(What to work on)
Please return every line of the material verbatim and skip any images.

(Exercise data)
———

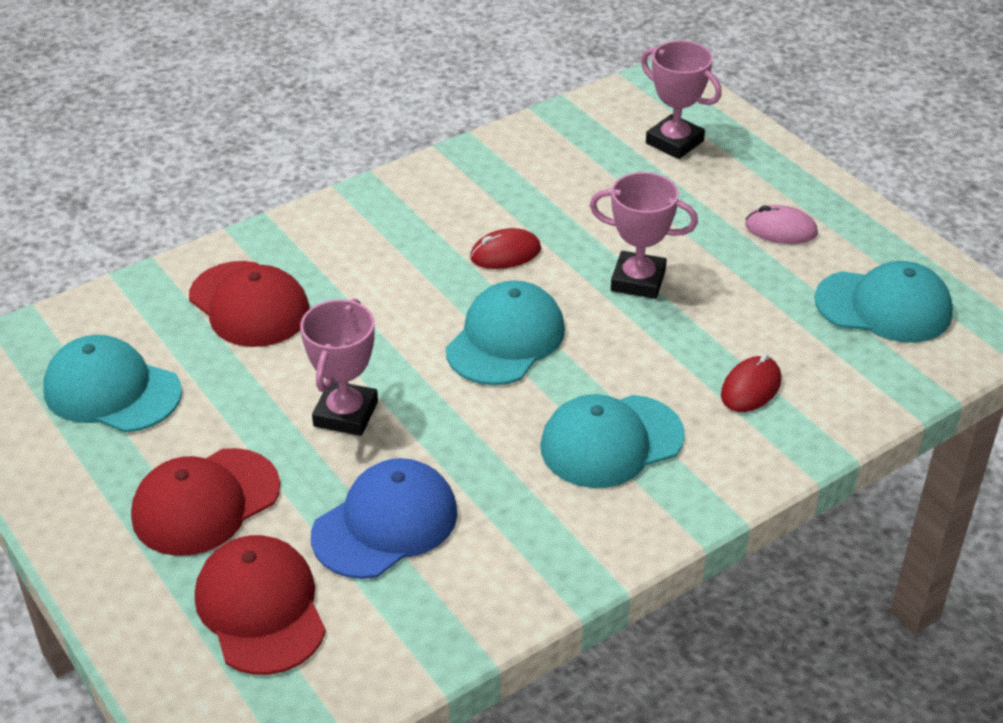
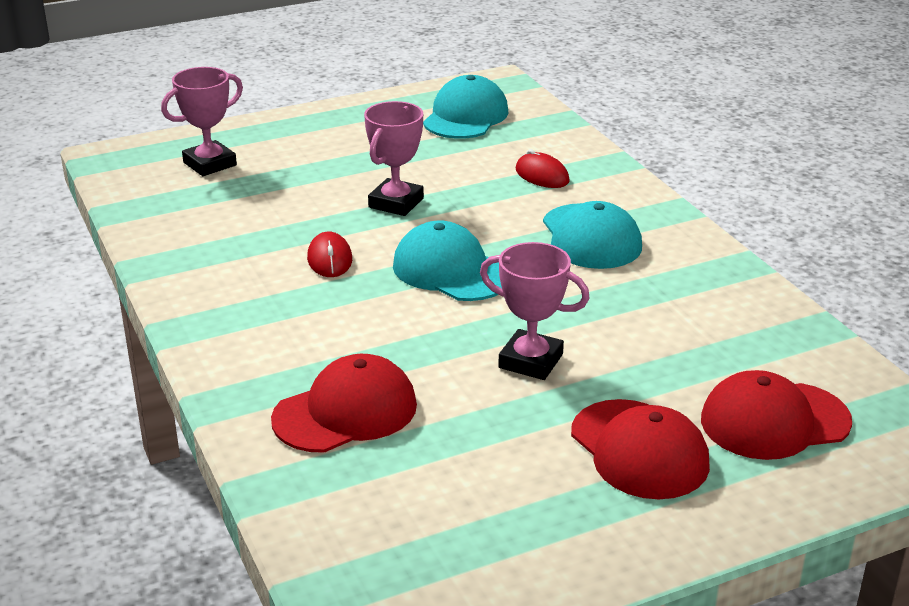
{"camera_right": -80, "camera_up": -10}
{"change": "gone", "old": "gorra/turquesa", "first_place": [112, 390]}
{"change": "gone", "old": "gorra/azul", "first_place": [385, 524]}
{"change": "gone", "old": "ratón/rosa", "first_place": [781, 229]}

———

(Solution to this problem)
{"camera_right": -80, "camera_up": -10}
{"change": "gone", "old": "gorra/turquesa", "first_place": [112, 390]}
{"change": "gone", "old": "gorra/azul", "first_place": [385, 524]}
{"change": "gone", "old": "ratón/rosa", "first_place": [781, 229]}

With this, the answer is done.